━━━━━ GIVEN DATA ━━━━━

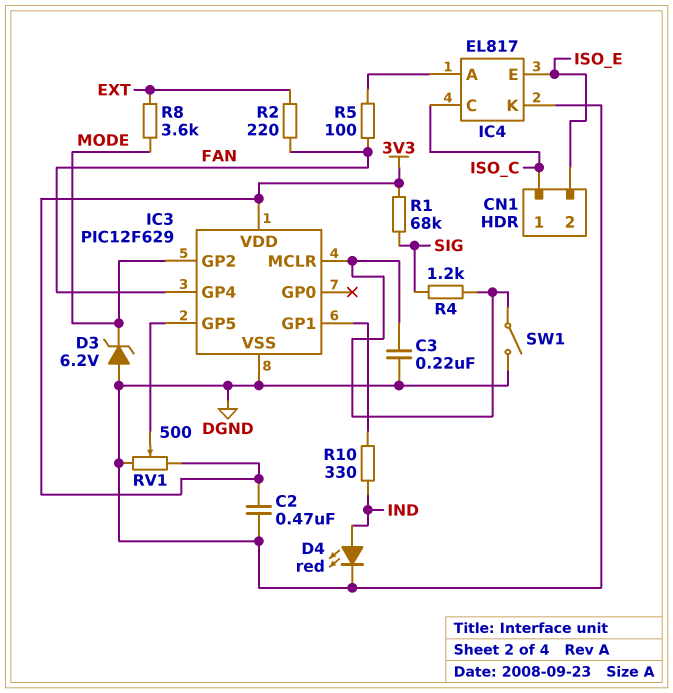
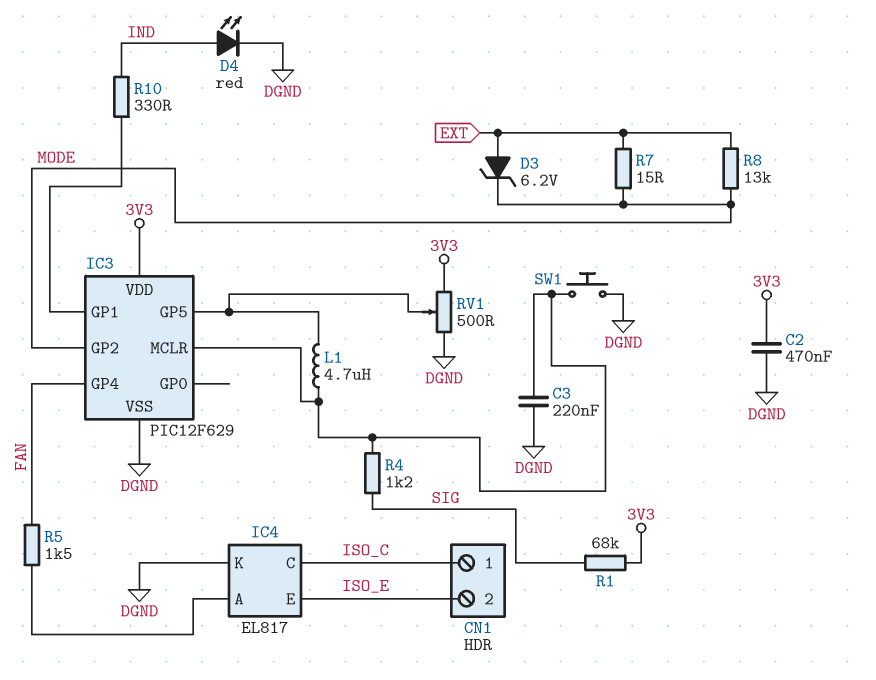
D3: zener 6.2V (A DGND, K MODE) -> zener 6.2V (A EXT, K MODE)
L1: none -> 4.7uH (IC3/GP5, IC3/MCLR)
R2: 220 (EXT, FAN) -> none
R5: 100 (FAN, IC4/A) -> 1.5k (FAN, IC4/A)
R7: none -> 15 (EXT, MODE)
R8: 3.6k (EXT, MODE) -> 13k (EXT, MODE)
SW1: switch (DGND, IC3/MCLR) -> button (DGND, IC3/MCLR)

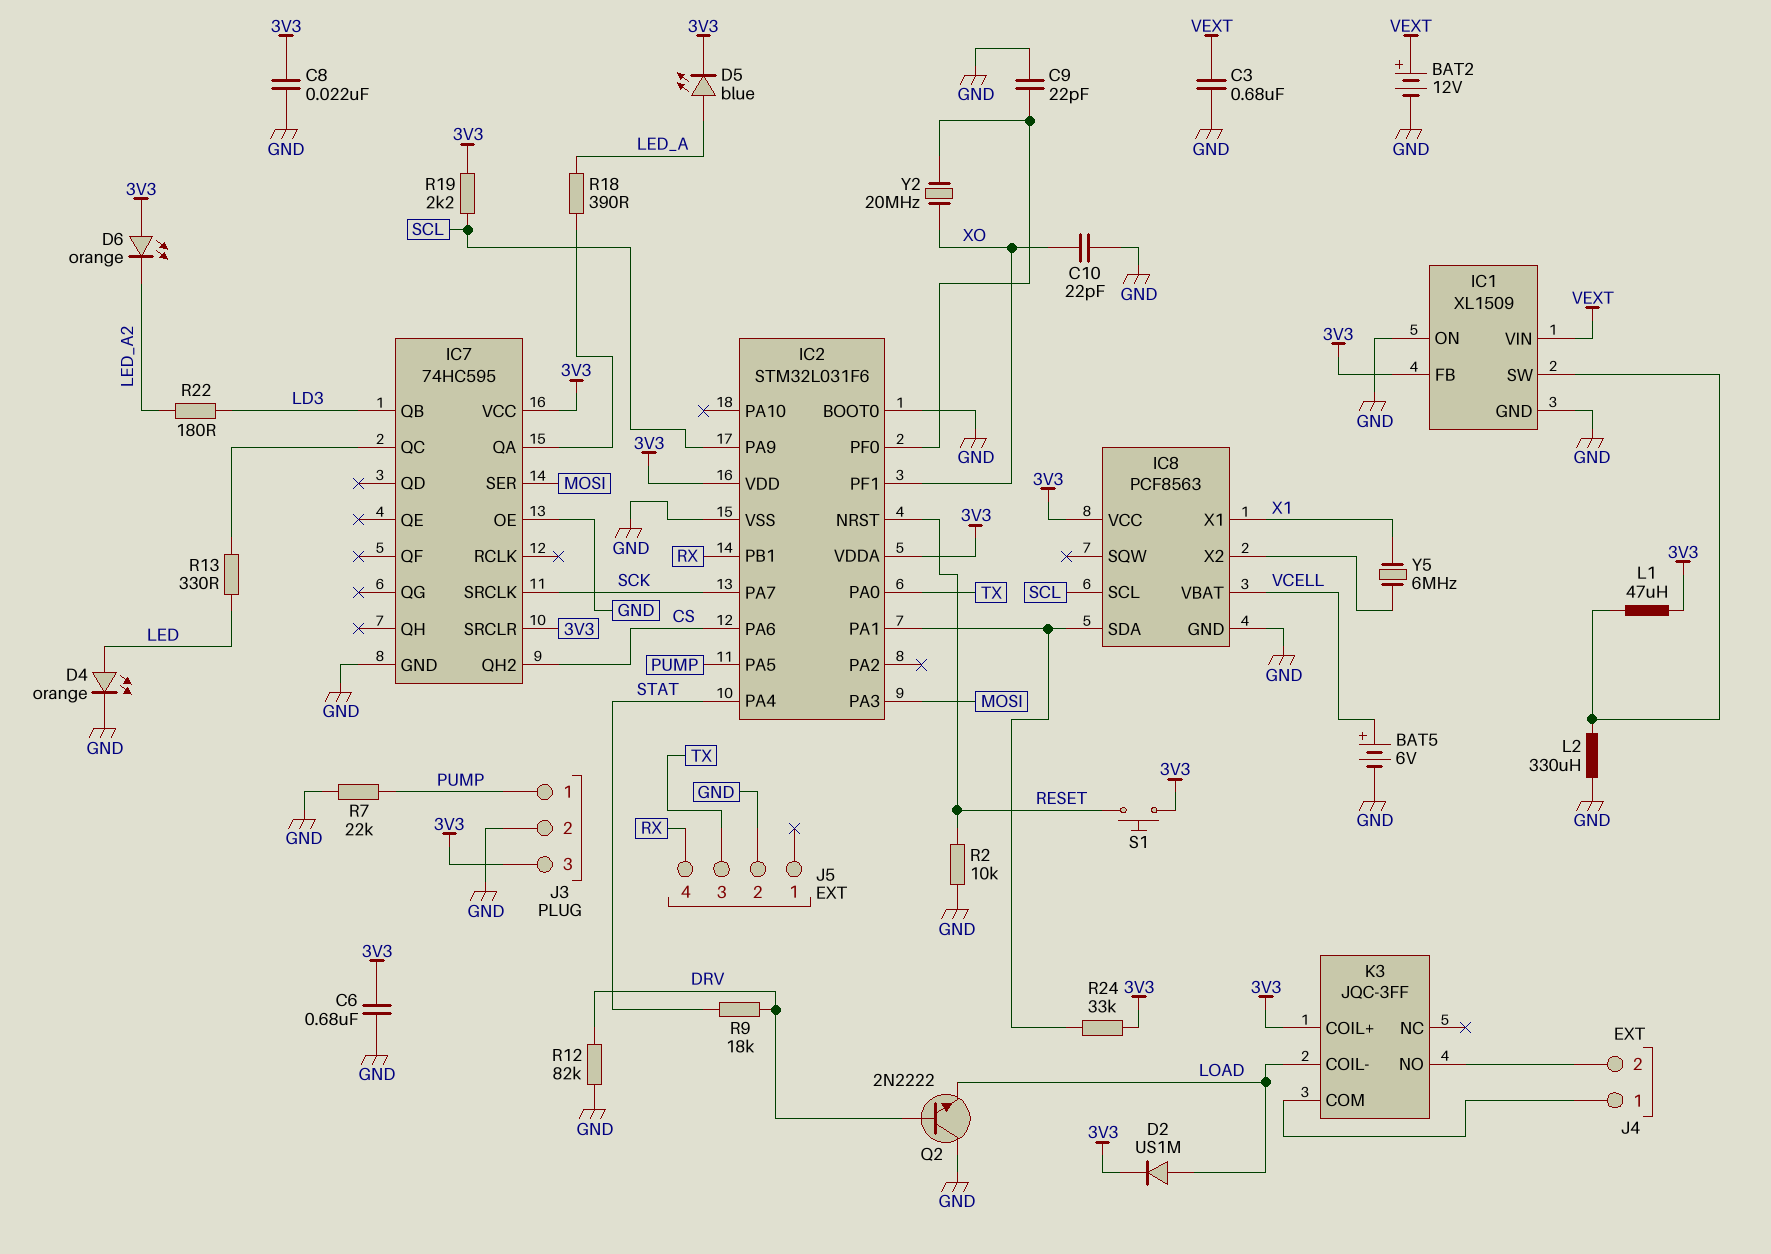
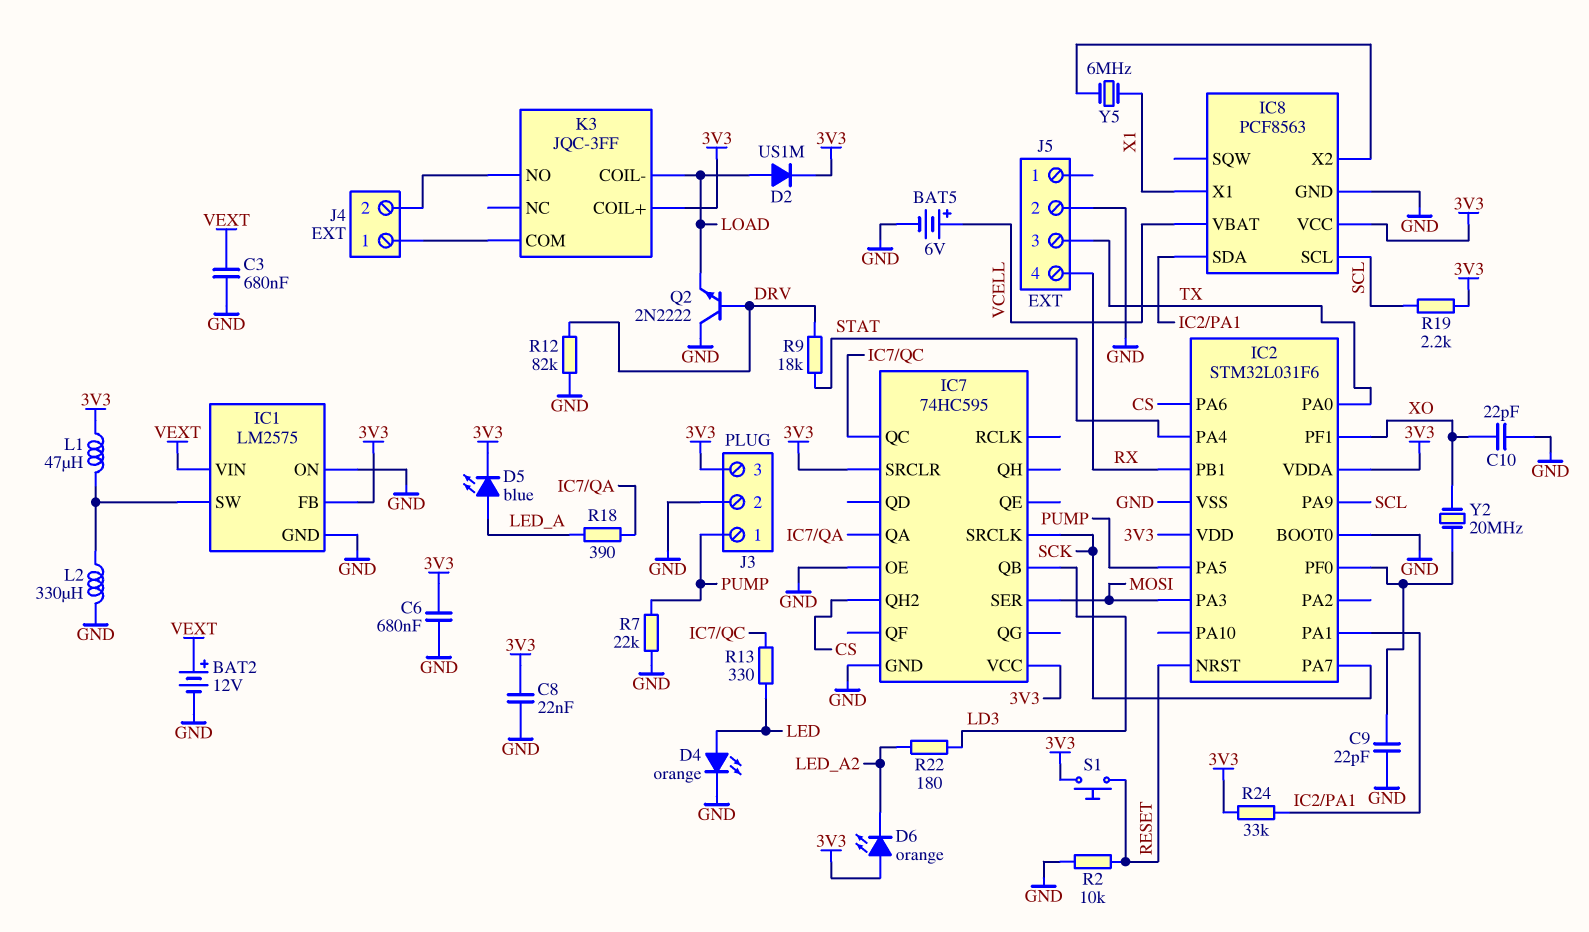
IC1: XL1509 -> LM2575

━━━━━

[PROBLEM TO WORK ON]
Every line from the one holding "R2: 220 (EXT, FAN) -> none" through the end of the records above must be reproduced verbatim, pictures excepted.

[ANSWER]
R2: 220 (EXT, FAN) -> none
R5: 100 (FAN, IC4/A) -> 1.5k (FAN, IC4/A)
R7: none -> 15 (EXT, MODE)
R8: 3.6k (EXT, MODE) -> 13k (EXT, MODE)
SW1: switch (DGND, IC3/MCLR) -> button (DGND, IC3/MCLR)

IC1: XL1509 -> LM2575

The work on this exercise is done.